- **EXERCISE DETAILS**
Give back the material that follows, identical in every line.

########################################

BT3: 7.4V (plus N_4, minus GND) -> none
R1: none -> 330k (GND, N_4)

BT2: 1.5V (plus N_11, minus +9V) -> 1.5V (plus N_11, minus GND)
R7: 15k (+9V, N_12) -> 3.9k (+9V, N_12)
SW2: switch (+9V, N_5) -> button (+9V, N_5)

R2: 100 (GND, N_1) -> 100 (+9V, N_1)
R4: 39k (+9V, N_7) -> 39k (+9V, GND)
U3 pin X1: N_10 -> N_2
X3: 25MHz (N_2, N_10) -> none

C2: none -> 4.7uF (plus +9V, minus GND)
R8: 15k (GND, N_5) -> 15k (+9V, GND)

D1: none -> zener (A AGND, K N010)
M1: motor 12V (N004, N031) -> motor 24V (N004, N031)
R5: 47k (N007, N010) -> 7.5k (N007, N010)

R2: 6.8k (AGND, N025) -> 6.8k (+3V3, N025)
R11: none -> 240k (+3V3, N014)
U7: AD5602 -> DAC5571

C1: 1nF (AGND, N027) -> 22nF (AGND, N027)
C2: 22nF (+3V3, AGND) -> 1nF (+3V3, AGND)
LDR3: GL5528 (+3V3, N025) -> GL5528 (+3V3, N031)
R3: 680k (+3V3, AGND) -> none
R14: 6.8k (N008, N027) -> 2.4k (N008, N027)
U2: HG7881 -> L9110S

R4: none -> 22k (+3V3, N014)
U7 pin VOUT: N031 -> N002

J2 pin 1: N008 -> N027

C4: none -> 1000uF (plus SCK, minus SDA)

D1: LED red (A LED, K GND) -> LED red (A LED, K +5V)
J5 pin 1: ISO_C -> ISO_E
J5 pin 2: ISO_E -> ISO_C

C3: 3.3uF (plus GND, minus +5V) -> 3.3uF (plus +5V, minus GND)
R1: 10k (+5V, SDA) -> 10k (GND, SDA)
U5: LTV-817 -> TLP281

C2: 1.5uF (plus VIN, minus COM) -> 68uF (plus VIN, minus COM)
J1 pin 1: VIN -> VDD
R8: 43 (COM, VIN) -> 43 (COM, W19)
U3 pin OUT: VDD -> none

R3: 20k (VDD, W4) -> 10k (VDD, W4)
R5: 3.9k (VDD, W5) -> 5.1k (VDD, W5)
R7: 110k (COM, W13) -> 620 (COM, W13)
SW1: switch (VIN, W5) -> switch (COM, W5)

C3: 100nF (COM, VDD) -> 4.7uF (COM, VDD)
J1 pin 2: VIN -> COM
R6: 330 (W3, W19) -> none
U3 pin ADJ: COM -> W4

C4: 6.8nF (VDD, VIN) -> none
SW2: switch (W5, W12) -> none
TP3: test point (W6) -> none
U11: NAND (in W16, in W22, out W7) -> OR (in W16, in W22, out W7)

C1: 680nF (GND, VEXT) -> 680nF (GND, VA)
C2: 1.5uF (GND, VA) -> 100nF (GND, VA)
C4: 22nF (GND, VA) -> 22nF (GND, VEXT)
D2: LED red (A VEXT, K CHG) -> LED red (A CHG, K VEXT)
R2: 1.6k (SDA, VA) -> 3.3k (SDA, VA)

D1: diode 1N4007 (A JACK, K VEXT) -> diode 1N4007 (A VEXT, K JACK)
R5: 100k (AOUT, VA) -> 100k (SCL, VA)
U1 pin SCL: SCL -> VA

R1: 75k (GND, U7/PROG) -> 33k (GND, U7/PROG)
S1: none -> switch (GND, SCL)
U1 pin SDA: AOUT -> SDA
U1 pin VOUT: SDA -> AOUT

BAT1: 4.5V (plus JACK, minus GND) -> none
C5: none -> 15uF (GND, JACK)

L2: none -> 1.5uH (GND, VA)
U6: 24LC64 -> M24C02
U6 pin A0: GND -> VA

########################################

- **YOUR RESPONSE**
BT3: 7.4V (plus N_4, minus GND) -> none
R1: none -> 330k (GND, N_4)

BT2: 1.5V (plus N_11, minus +9V) -> 1.5V (plus N_11, minus GND)
R7: 15k (+9V, N_12) -> 3.9k (+9V, N_12)
SW2: switch (+9V, N_5) -> button (+9V, N_5)

R2: 100 (GND, N_1) -> 100 (+9V, N_1)
R4: 39k (+9V, N_7) -> 39k (+9V, GND)
U3 pin X1: N_10 -> N_2
X3: 25MHz (N_2, N_10) -> none

C2: none -> 4.7uF (plus +9V, minus GND)
R8: 15k (GND, N_5) -> 15k (+9V, GND)

D1: none -> zener (A AGND, K N010)
M1: motor 12V (N004, N031) -> motor 24V (N004, N031)
R5: 47k (N007, N010) -> 7.5k (N007, N010)

R2: 6.8k (AGND, N025) -> 6.8k (+3V3, N025)
R11: none -> 240k (+3V3, N014)
U7: AD5602 -> DAC5571

C1: 1nF (AGND, N027) -> 22nF (AGND, N027)
C2: 22nF (+3V3, AGND) -> 1nF (+3V3, AGND)
LDR3: GL5528 (+3V3, N025) -> GL5528 (+3V3, N031)
R3: 680k (+3V3, AGND) -> none
R14: 6.8k (N008, N027) -> 2.4k (N008, N027)
U2: HG7881 -> L9110S

R4: none -> 22k (+3V3, N014)
U7 pin VOUT: N031 -> N002

J2 pin 1: N008 -> N027

C4: none -> 1000uF (plus SCK, minus SDA)

D1: LED red (A LED, K GND) -> LED red (A LED, K +5V)
J5 pin 1: ISO_C -> ISO_E
J5 pin 2: ISO_E -> ISO_C

C3: 3.3uF (plus GND, minus +5V) -> 3.3uF (plus +5V, minus GND)
R1: 10k (+5V, SDA) -> 10k (GND, SDA)
U5: LTV-817 -> TLP281

C2: 1.5uF (plus VIN, minus COM) -> 68uF (plus VIN, minus COM)
J1 pin 1: VIN -> VDD
R8: 43 (COM, VIN) -> 43 (COM, W19)
U3 pin OUT: VDD -> none

R3: 20k (VDD, W4) -> 10k (VDD, W4)
R5: 3.9k (VDD, W5) -> 5.1k (VDD, W5)
R7: 110k (COM, W13) -> 620 (COM, W13)
SW1: switch (VIN, W5) -> switch (COM, W5)

C3: 100nF (COM, VDD) -> 4.7uF (COM, VDD)
J1 pin 2: VIN -> COM
R6: 330 (W3, W19) -> none
U3 pin ADJ: COM -> W4

C4: 6.8nF (VDD, VIN) -> none
SW2: switch (W5, W12) -> none
TP3: test point (W6) -> none
U11: NAND (in W16, in W22, out W7) -> OR (in W16, in W22, out W7)

C1: 680nF (GND, VEXT) -> 680nF (GND, VA)
C2: 1.5uF (GND, VA) -> 100nF (GND, VA)
C4: 22nF (GND, VA) -> 22nF (GND, VEXT)
D2: LED red (A VEXT, K CHG) -> LED red (A CHG, K VEXT)
R2: 1.6k (SDA, VA) -> 3.3k (SDA, VA)

D1: diode 1N4007 (A JACK, K VEXT) -> diode 1N4007 (A VEXT, K JACK)
R5: 100k (AOUT, VA) -> 100k (SCL, VA)
U1 pin SCL: SCL -> VA

R1: 75k (GND, U7/PROG) -> 33k (GND, U7/PROG)
S1: none -> switch (GND, SCL)
U1 pin SDA: AOUT -> SDA
U1 pin VOUT: SDA -> AOUT

BAT1: 4.5V (plus JACK, minus GND) -> none
C5: none -> 15uF (GND, JACK)

L2: none -> 1.5uH (GND, VA)
U6: 24LC64 -> M24C02
U6 pin A0: GND -> VA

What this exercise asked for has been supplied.